--- Supplied information Enclosed Below ---
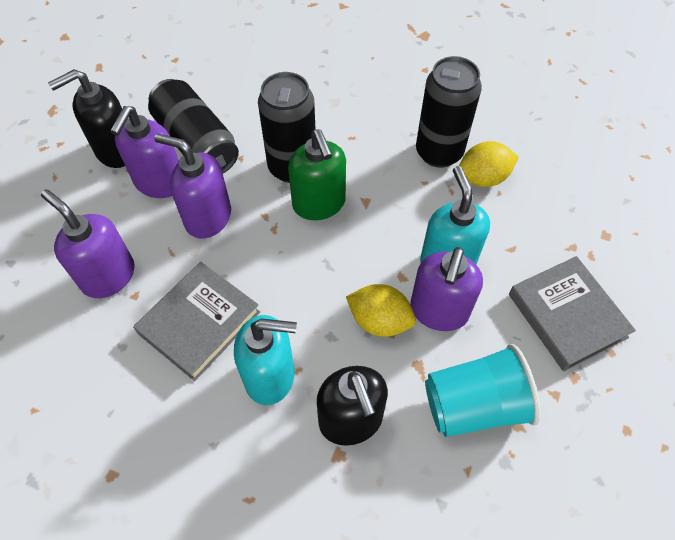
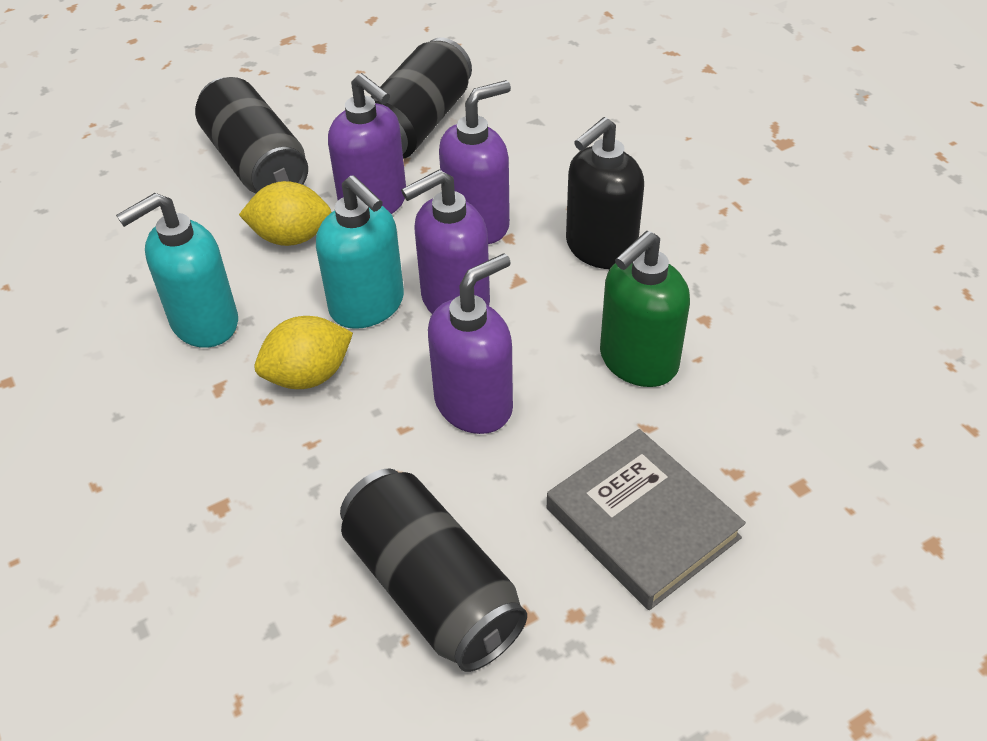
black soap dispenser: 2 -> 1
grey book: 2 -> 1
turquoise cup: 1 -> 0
--- End of Enclosed Supplied information ---
--- Supplied information Enclosed Below ---
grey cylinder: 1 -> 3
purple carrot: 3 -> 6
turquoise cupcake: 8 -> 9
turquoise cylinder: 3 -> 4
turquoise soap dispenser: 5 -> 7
--- End of Enclosed Supplied information ---
Filter by the word "turquoise": copy every line of the data that holds it.

### Answer space
turquoise cup: 1 -> 0
turquoise cupcake: 8 -> 9
turquoise cylinder: 3 -> 4
turquoise soap dispenser: 5 -> 7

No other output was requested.